Problem to solve — Scan the data below for lines holding the word "degrees", and copy each line found.

Information —

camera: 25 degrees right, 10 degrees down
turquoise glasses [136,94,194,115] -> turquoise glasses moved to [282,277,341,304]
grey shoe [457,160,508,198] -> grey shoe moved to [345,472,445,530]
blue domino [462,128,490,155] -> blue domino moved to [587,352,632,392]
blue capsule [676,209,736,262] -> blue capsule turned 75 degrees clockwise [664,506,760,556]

==

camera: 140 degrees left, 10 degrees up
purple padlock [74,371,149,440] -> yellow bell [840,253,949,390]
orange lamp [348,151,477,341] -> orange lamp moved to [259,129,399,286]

Response area —
camera: 25 degrees right, 10 degrees down
blue capsule [676,209,736,262] -> blue capsule turned 75 degrees clockwise [664,506,760,556]
camera: 140 degrees left, 10 degrees up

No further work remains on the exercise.